### [Work instruction]
Scan the data beneath this task and copy each line that includes "none".

### [Given entries]

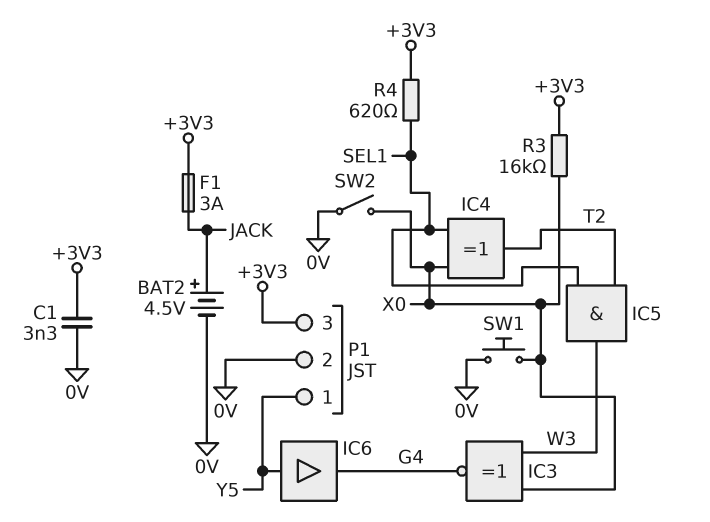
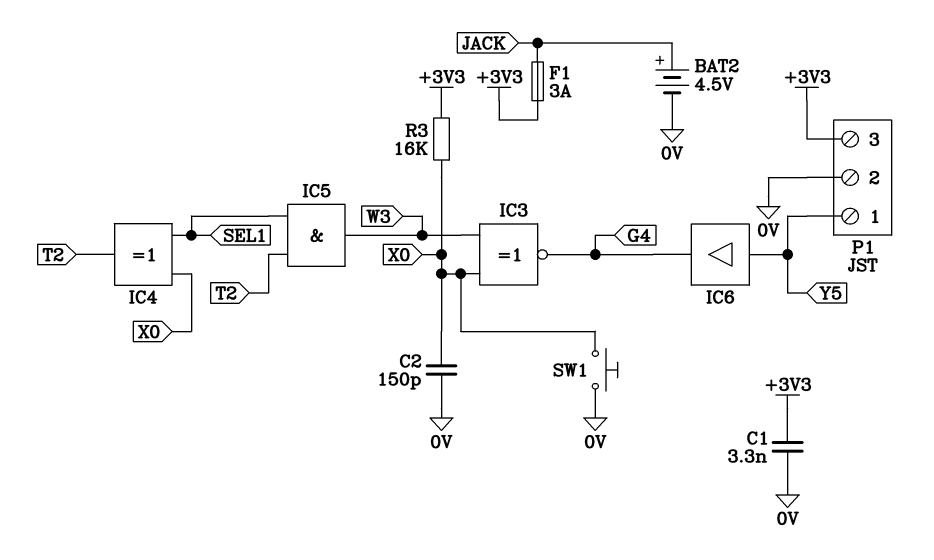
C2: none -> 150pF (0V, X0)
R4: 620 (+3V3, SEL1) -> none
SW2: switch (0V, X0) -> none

==

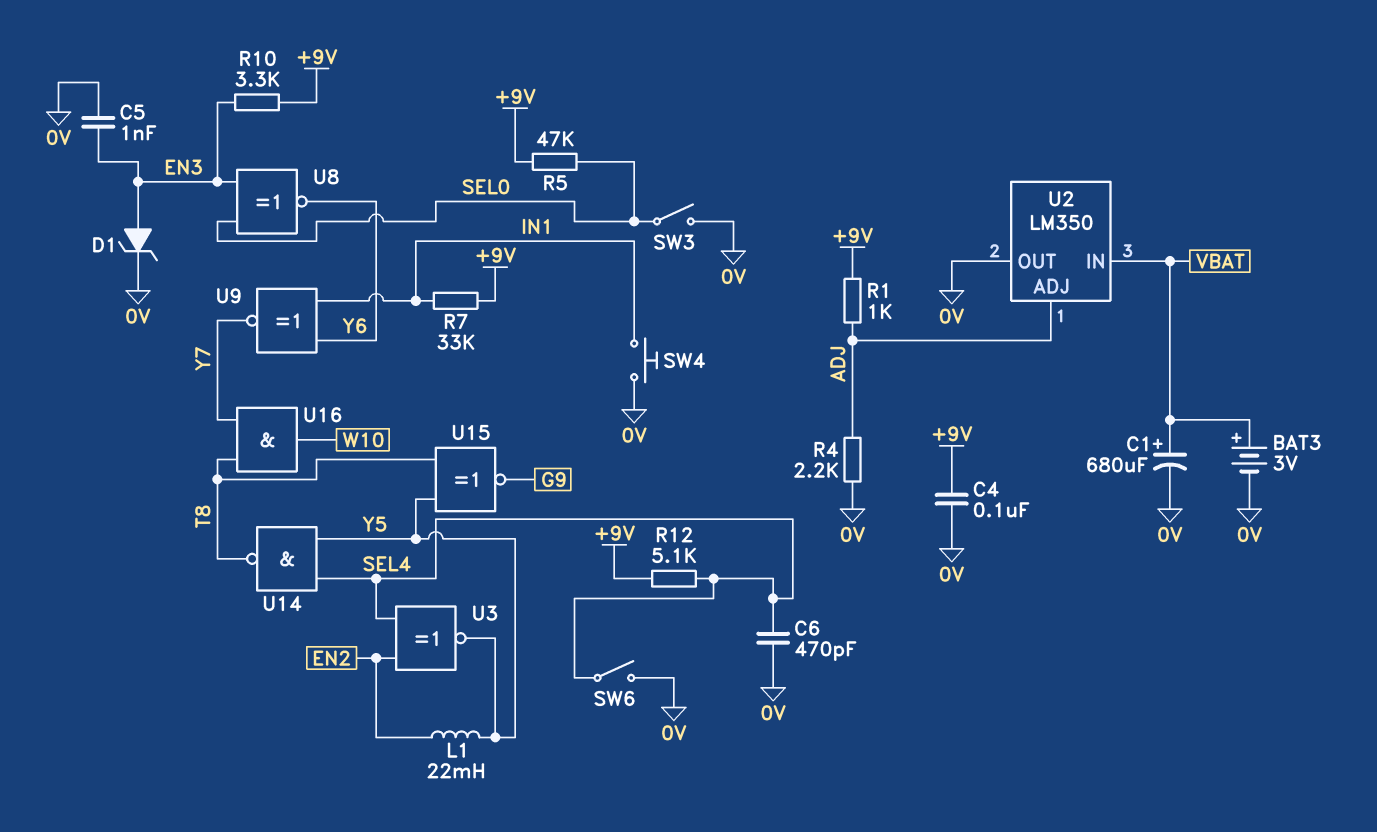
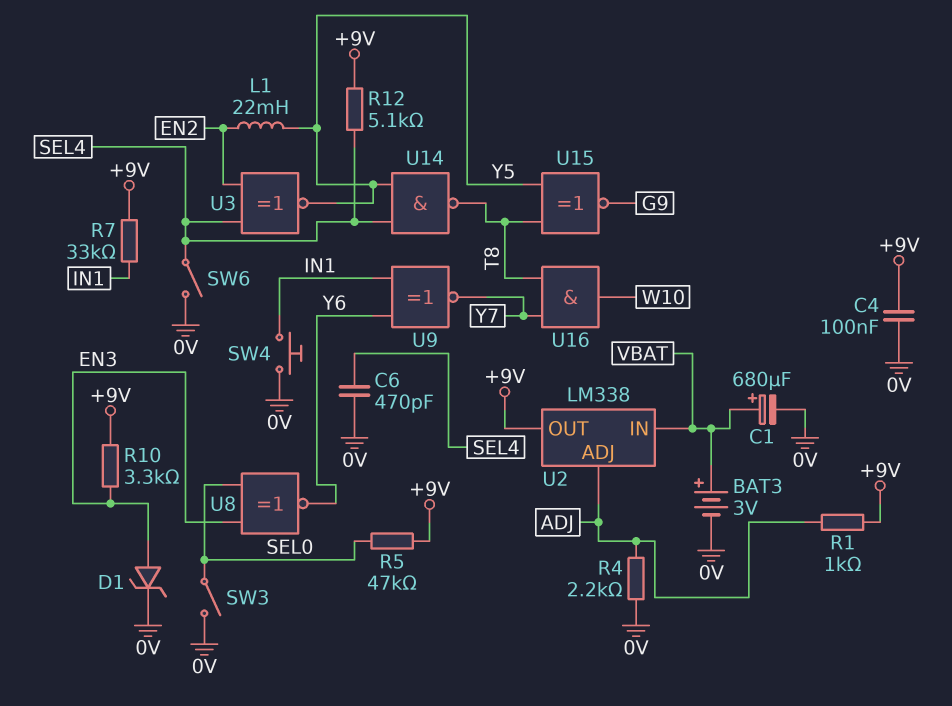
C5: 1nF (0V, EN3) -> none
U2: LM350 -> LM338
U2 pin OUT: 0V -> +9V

### [Reply to the exercise]
C2: none -> 150pF (0V, X0)
R4: 620 (+3V3, SEL1) -> none
SW2: switch (0V, X0) -> none
C5: 1nF (0V, EN3) -> none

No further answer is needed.